▶ [Task] Once the line containing "camera: 115 degrees left, 5 degrees down" is found in the data below, output that line and every line after it through the last, unchanged and with nothing else.

Extracted data Start Marker

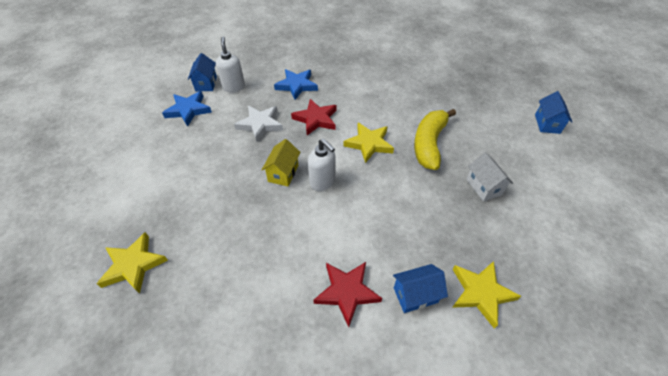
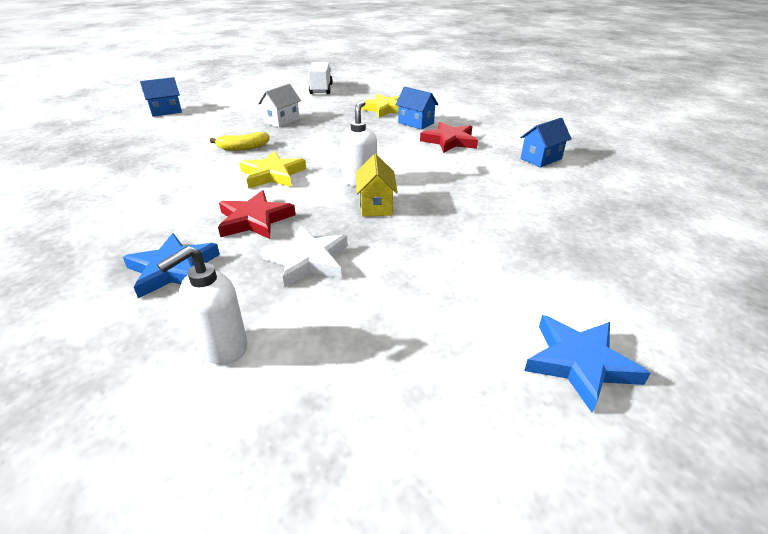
camera: 125 degrees left, 15 degrees down
yellow star [97,232,168,294] -> none
blue star [162,91,212,127] -> blue star moved to [524,315,651,413]
blue house [188,53,217,91] -> blue house moved to [520,118,572,168]
yellow house [262,139,300,186] -> yellow house turned 75 degrees counterclockwise [356,154,398,216]
yellow banana [414,109,456,170] -> yellow banana [210,132,269,151], size x0.56
none -> white truck [308,62,333,94]

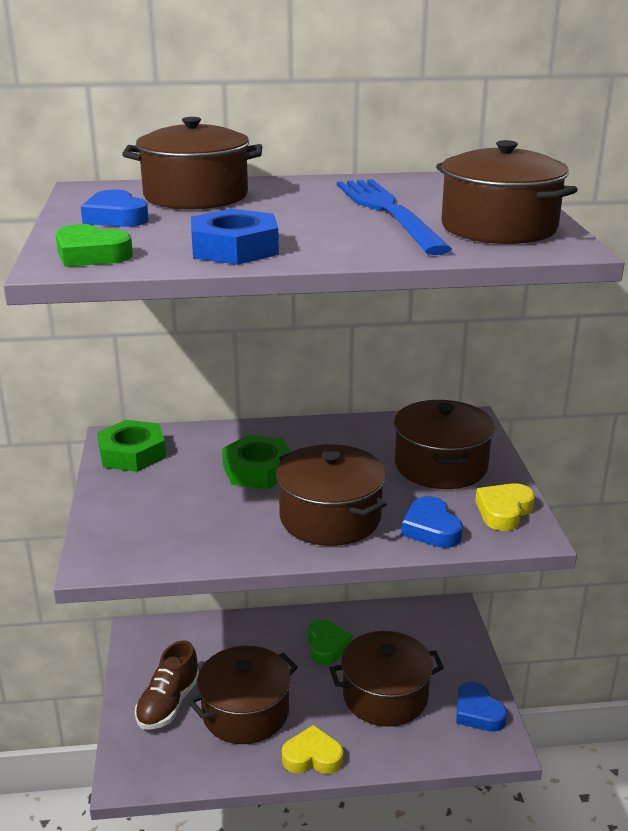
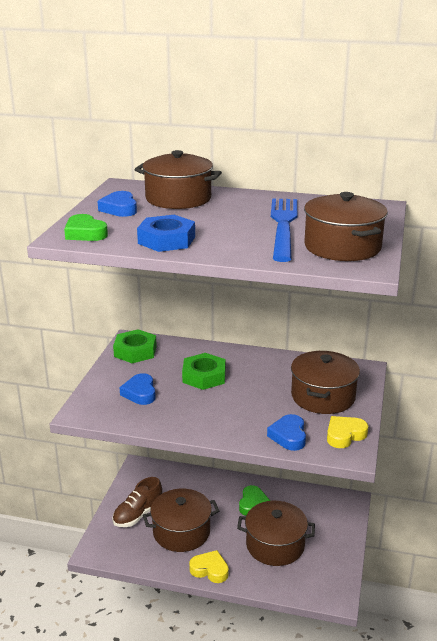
camera: 20 degrees right, 0 degrees up
brown pot [276,444,387,546] -> none
blue heart [456,682,507,732] -> blue heart moved to [119,373,156,405]

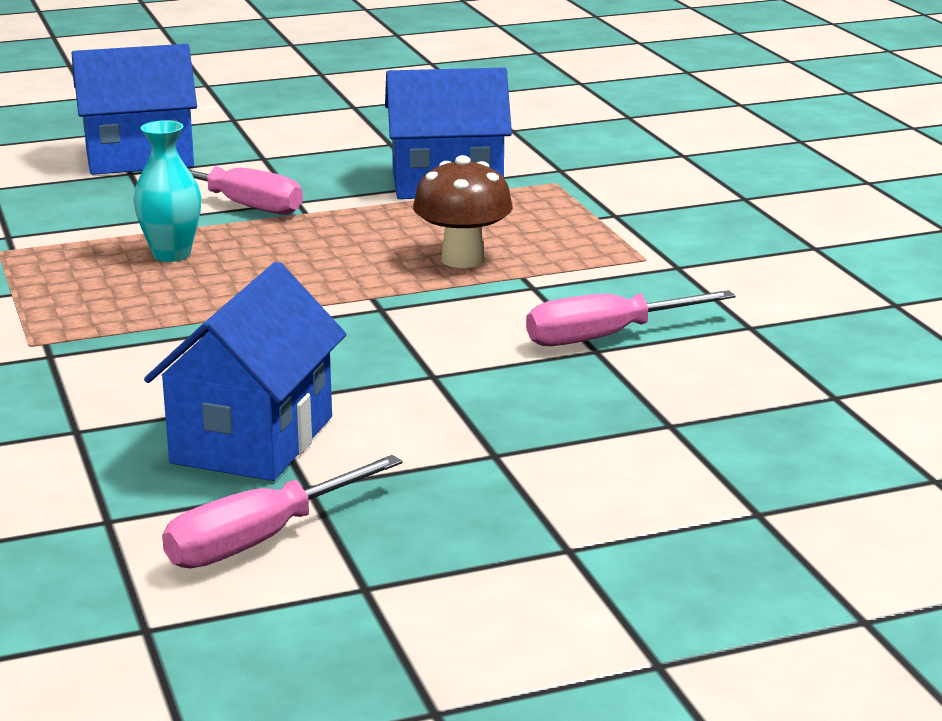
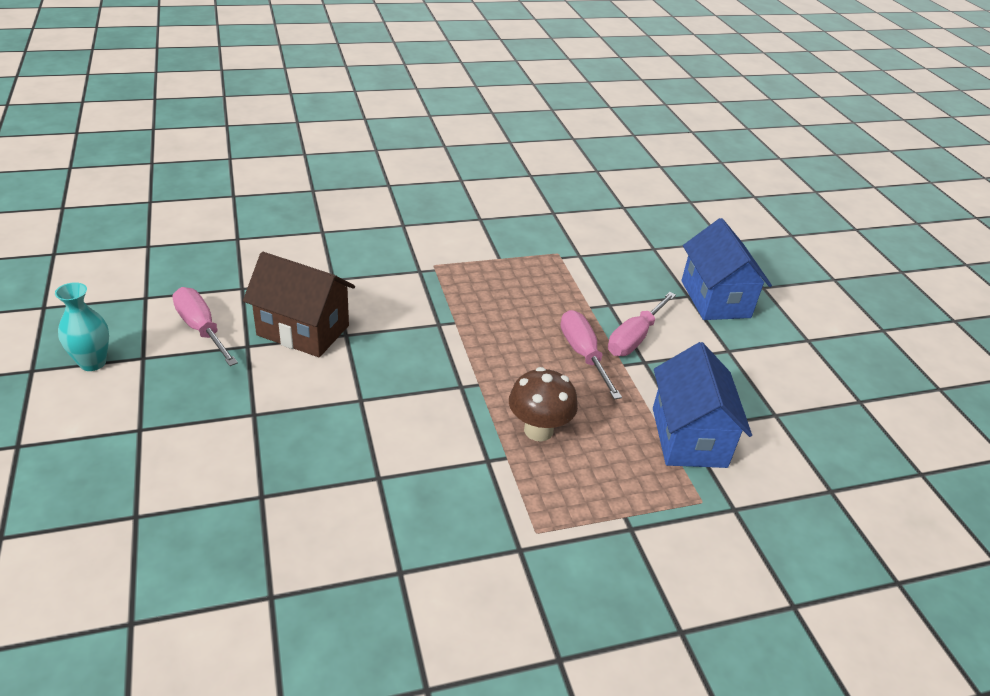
camera: 90 degrees right, 15 degrees up
turquoise vase [133,120,201,262] -> turquoise vase moved to [55,282,109,371]
blue house [144,262,346,481] -> brown house [243,252,355,357]
pink screwdriver [526,290,736,346] -> pink screwdriver moved to [560,310,622,400]

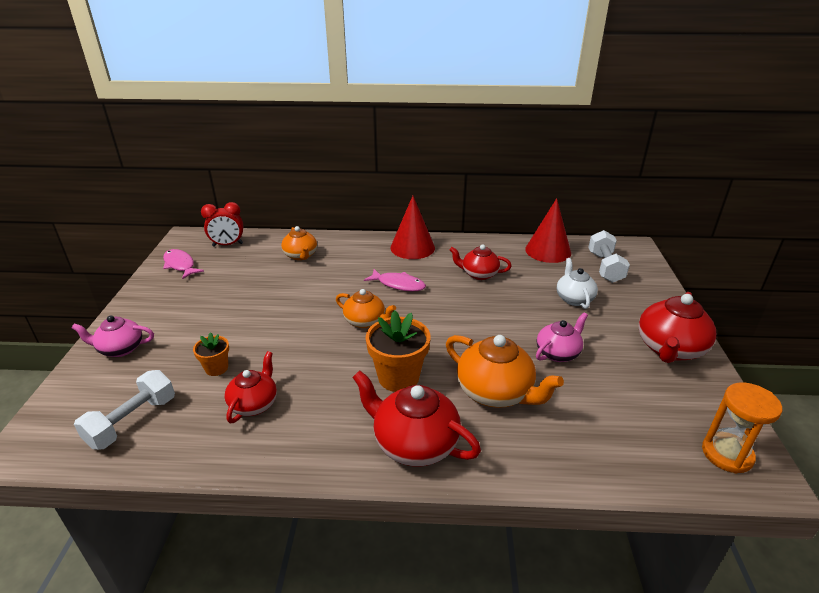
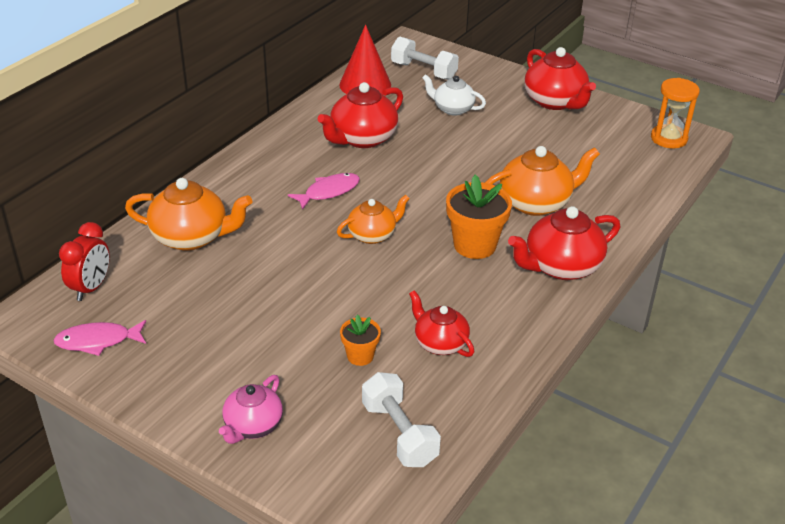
camera: 60 degrees left, 5 degrees up
orange teapot [281,226,317,260] -> orange teapot [125,178,252,251], size x1.58
red cone [390,196,435,259] -> none
red teapot [450,244,512,280] -> red teapot [317,82,403,148], size x1.58
pink teapot [536,313,588,362] -> none

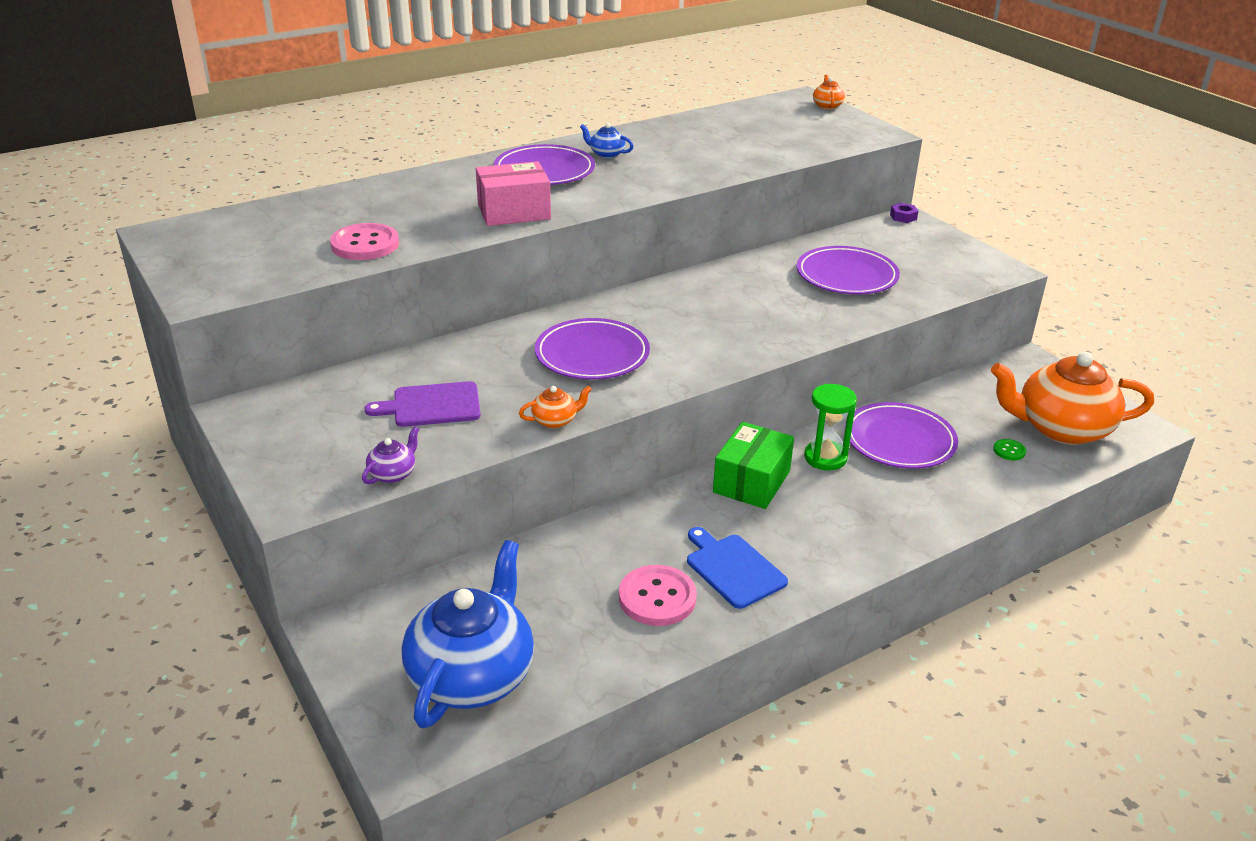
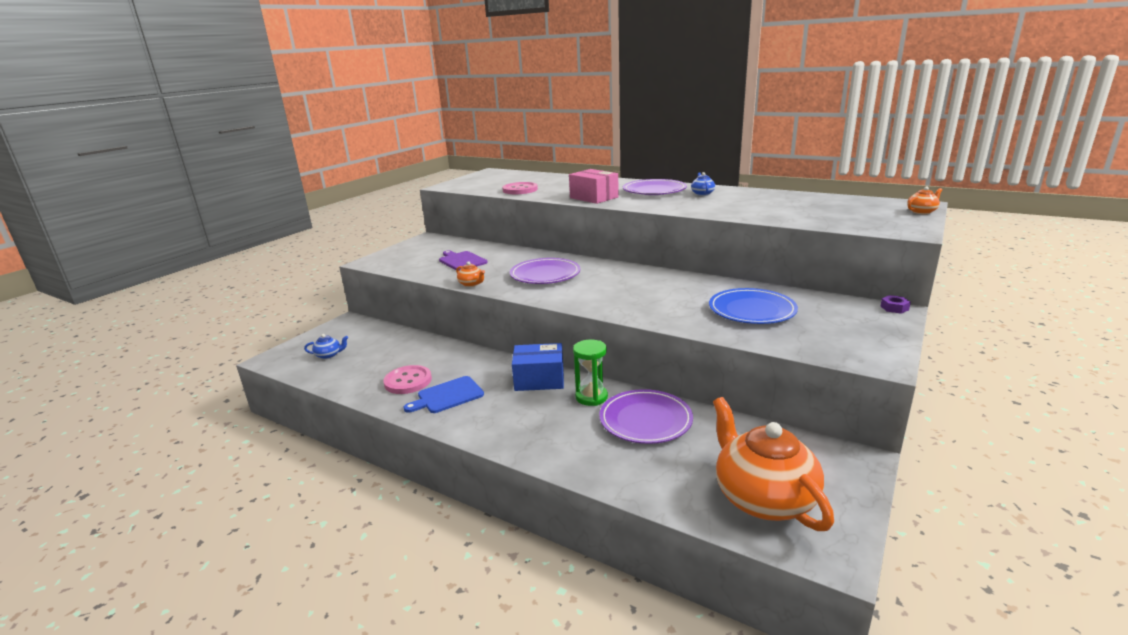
camera: 65 degrees right, 10 degrees down
purple teapot [362,426,419,484] -> none
blue teapot [402,540,534,728] -> blue teapot [304,334,348,359], size x0.41
blue cutting board [687,527,788,609] -> blue cutting board turned 150 degrees counterclockwise [404,376,484,413]
green box [713,422,794,509] -> blue box [512,343,564,391]
purple plate [797,246,900,295] -> blue plate [709,288,798,324]
green button [993,439,1026,460] -> none

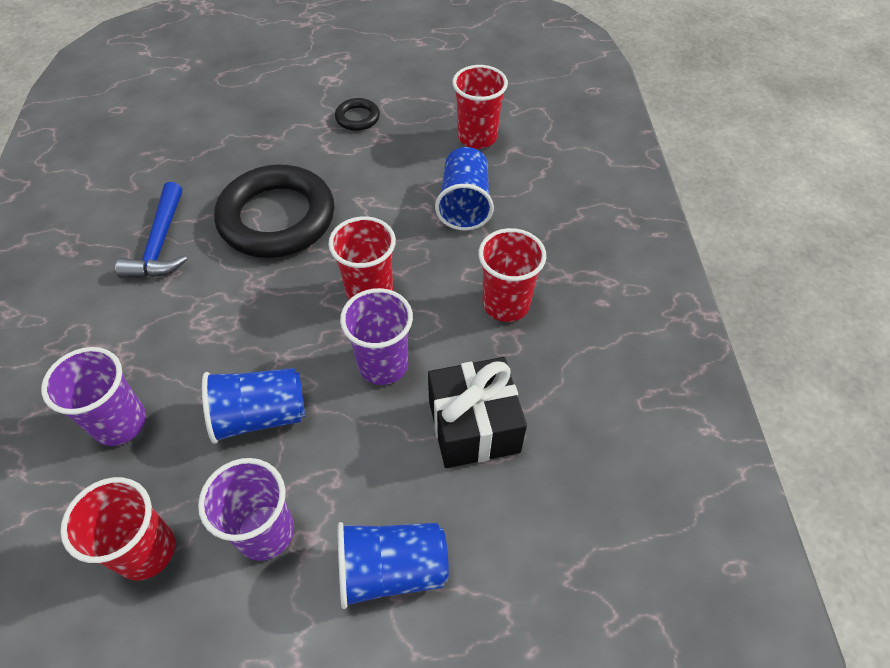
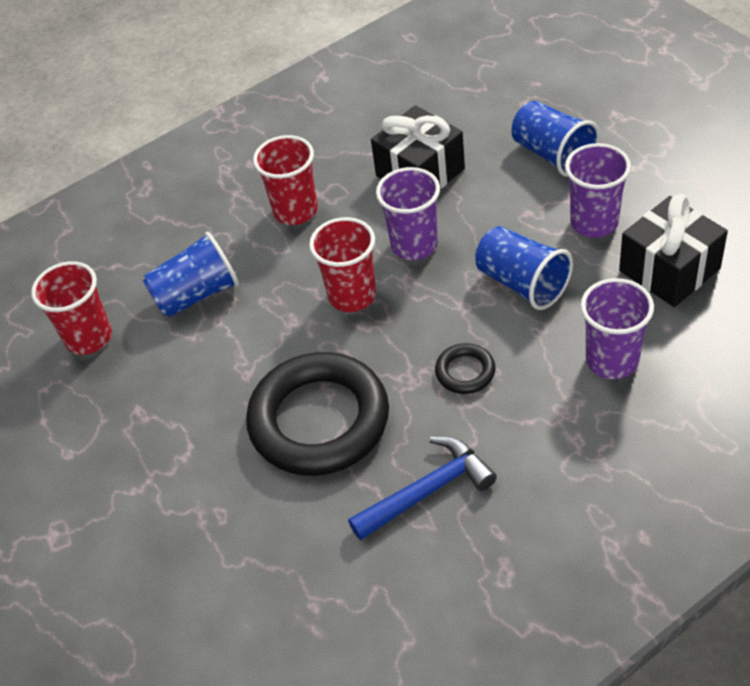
camera: 115 degrees left, 5 degrees down
red cup [60,477,175,580] -> black gift [619,194,728,307]
black ring [335,98,380,131] -> black ring moved to [435,343,495,394]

Extracted data End Marker

▶ [Result for this exercise]
camera: 115 degrees left, 5 degrees down
red cup [60,477,175,580] -> black gift [619,194,728,307]
black ring [335,98,380,131] -> black ring moved to [435,343,495,394]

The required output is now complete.